▸ **What you will do**: Every line of the entries below from the one containing "move,black domino piece,[392" to the one containing "recolor,bright orange star", both ends included, must be written out exactly. No other line belongs in the answer.

▸ **The records**:
• • • • •

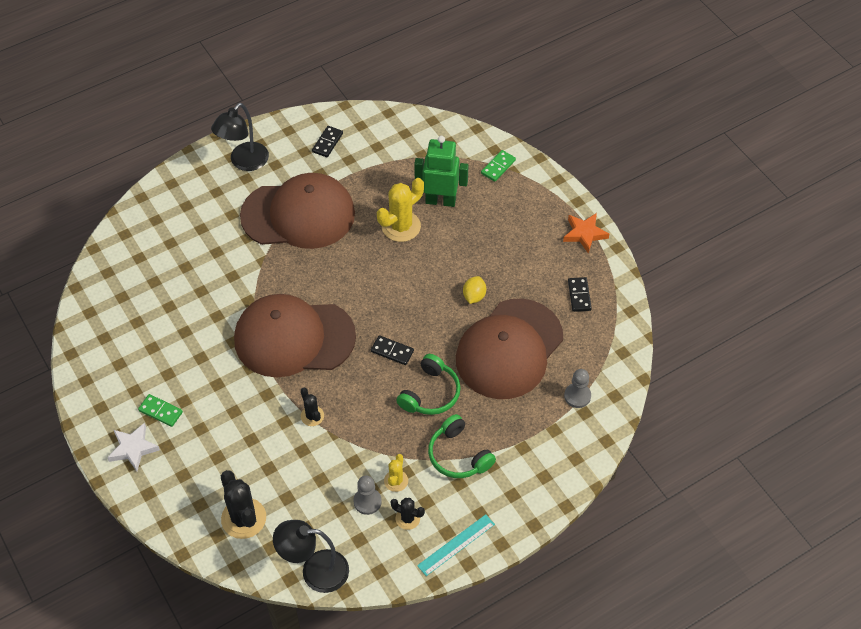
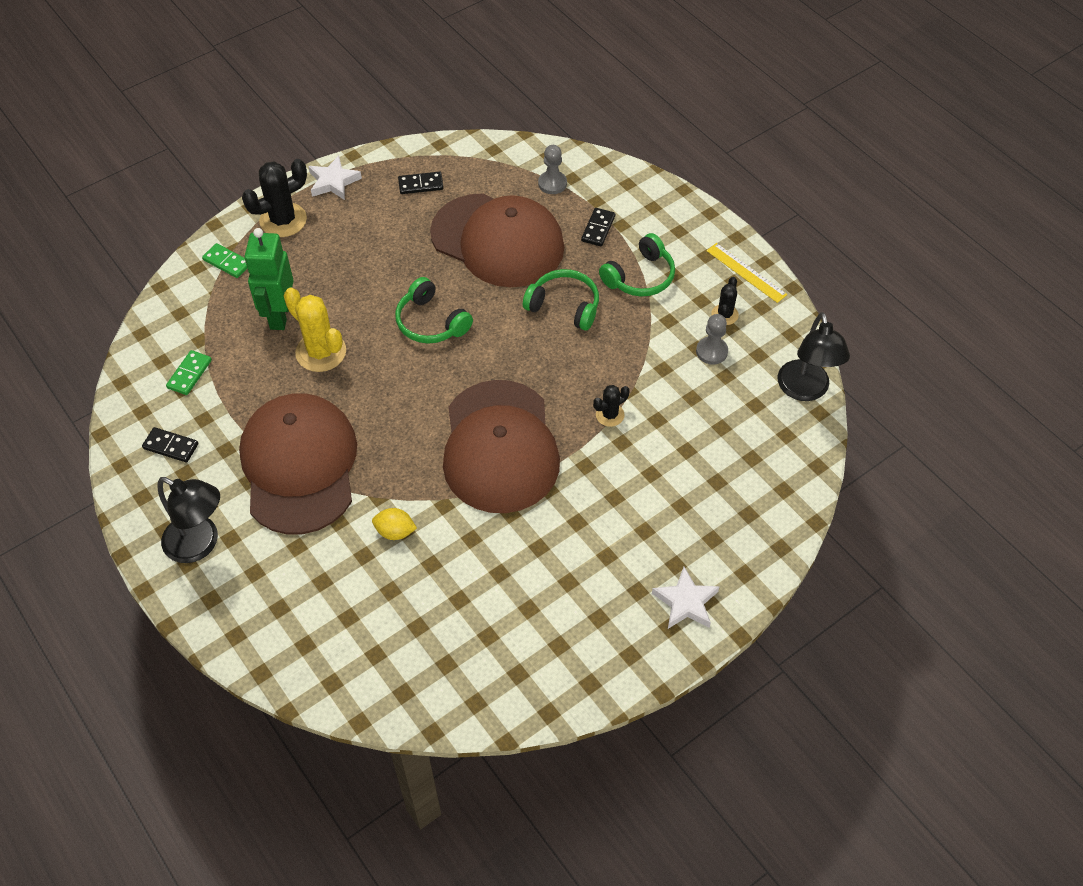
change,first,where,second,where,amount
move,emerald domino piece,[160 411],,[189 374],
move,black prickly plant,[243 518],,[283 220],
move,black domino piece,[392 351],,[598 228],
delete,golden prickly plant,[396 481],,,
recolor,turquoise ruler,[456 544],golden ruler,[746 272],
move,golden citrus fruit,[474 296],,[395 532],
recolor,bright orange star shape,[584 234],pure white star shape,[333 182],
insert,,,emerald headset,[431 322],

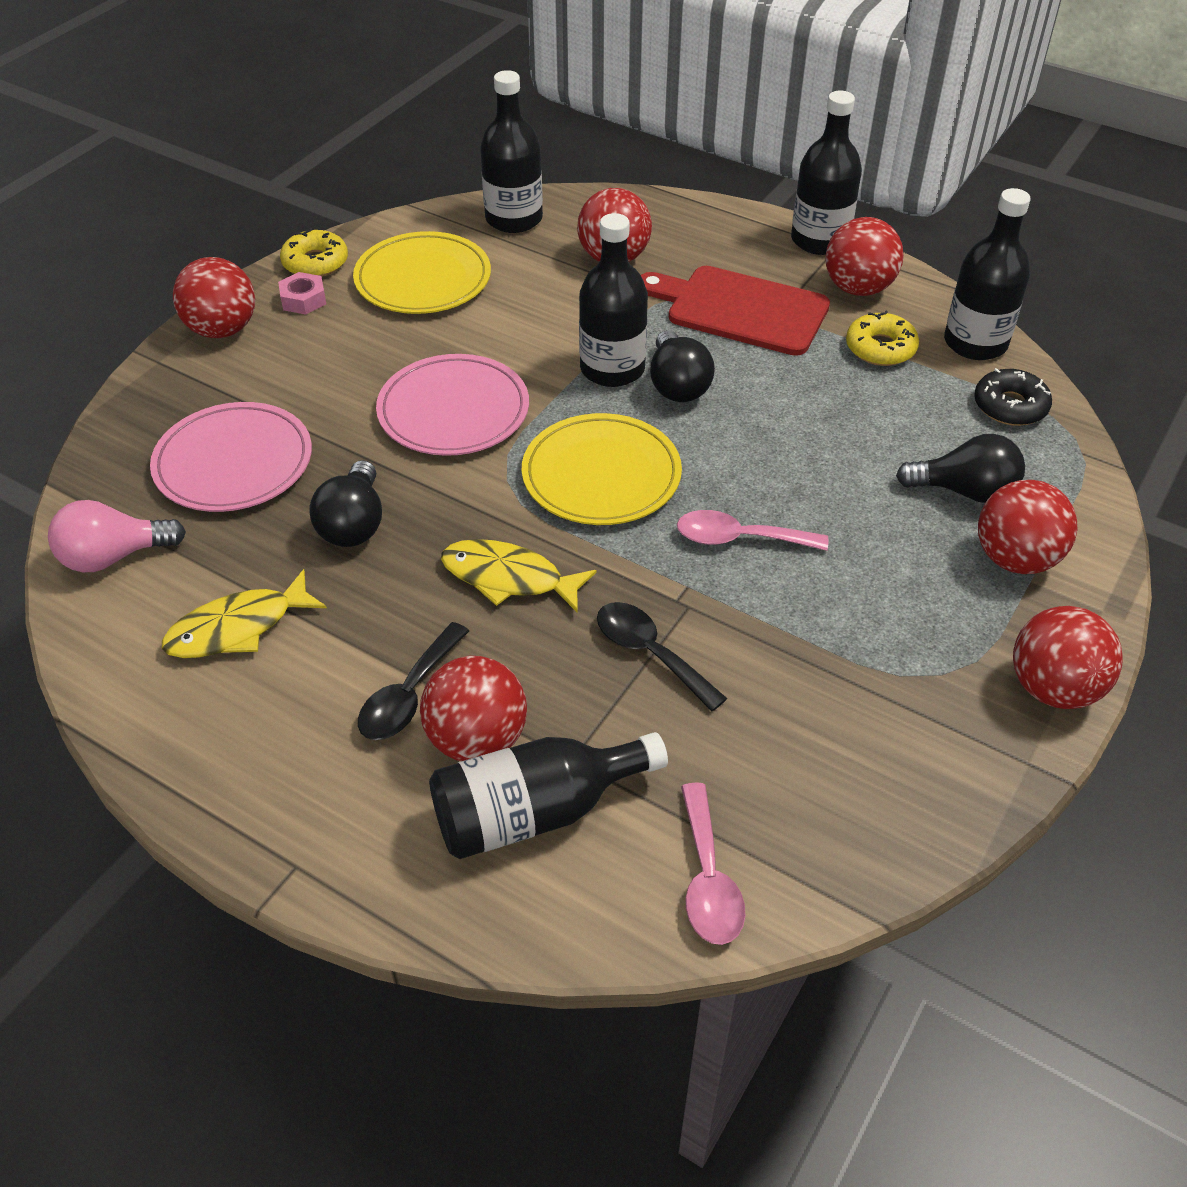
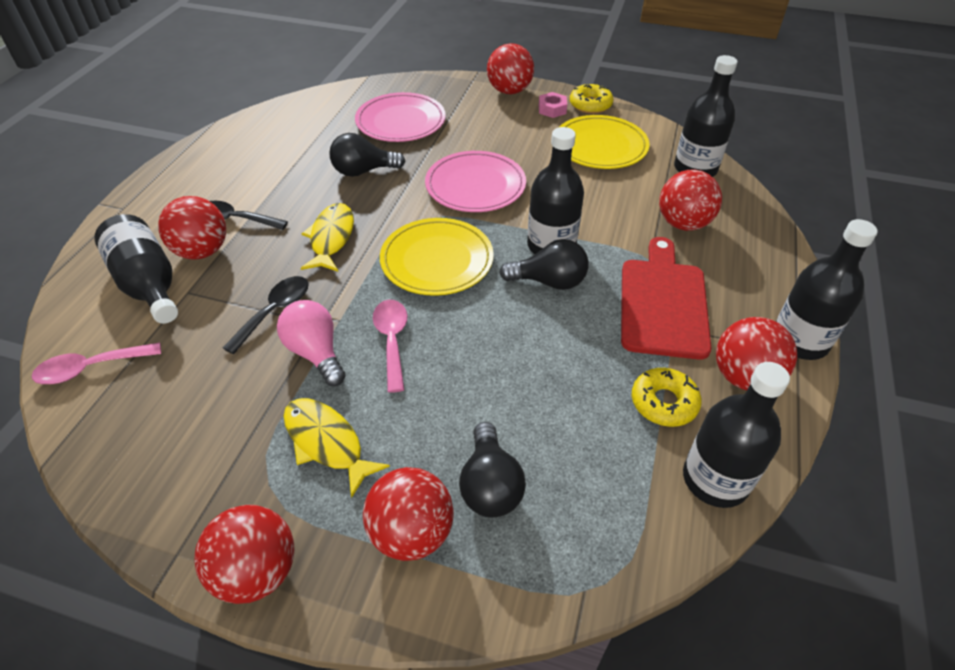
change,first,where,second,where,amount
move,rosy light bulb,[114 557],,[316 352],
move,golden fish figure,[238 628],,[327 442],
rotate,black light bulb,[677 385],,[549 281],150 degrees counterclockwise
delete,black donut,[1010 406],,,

• • • • •

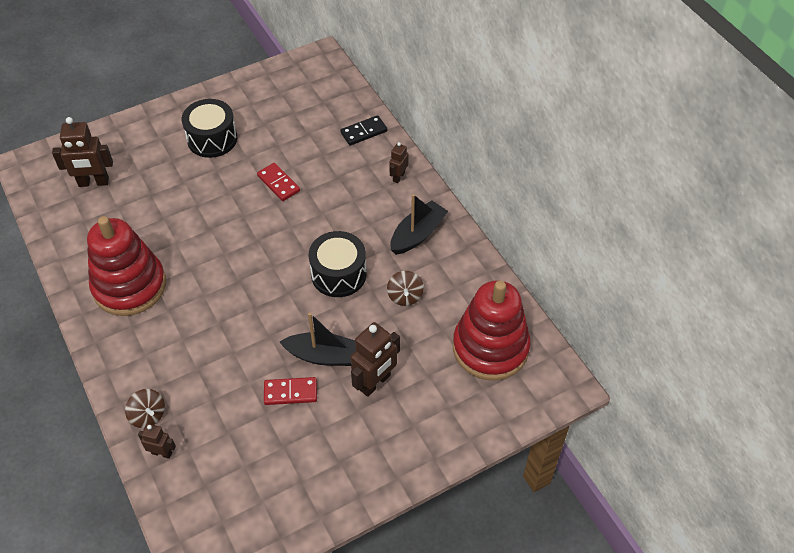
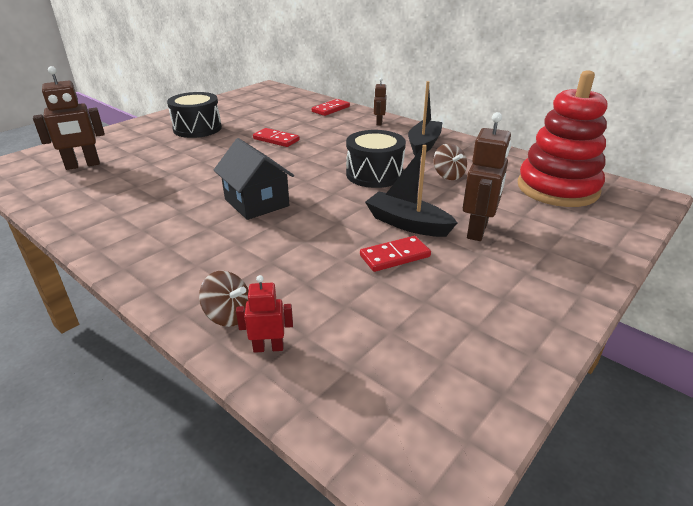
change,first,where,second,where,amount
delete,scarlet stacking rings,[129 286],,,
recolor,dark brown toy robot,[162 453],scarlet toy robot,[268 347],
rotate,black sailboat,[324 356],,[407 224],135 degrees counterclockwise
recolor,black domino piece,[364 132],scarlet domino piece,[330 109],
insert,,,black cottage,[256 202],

• • • • •

▸ **Answer for the task**:
move,black domino piece,[392 351],,[598 228],
delete,golden prickly plant,[396 481],,,
recolor,turquoise ruler,[456 544],golden ruler,[746 272],
move,golden citrus fruit,[474 296],,[395 532],
recolor,bright orange star shape,[584 234],pure white star shape,[333 182],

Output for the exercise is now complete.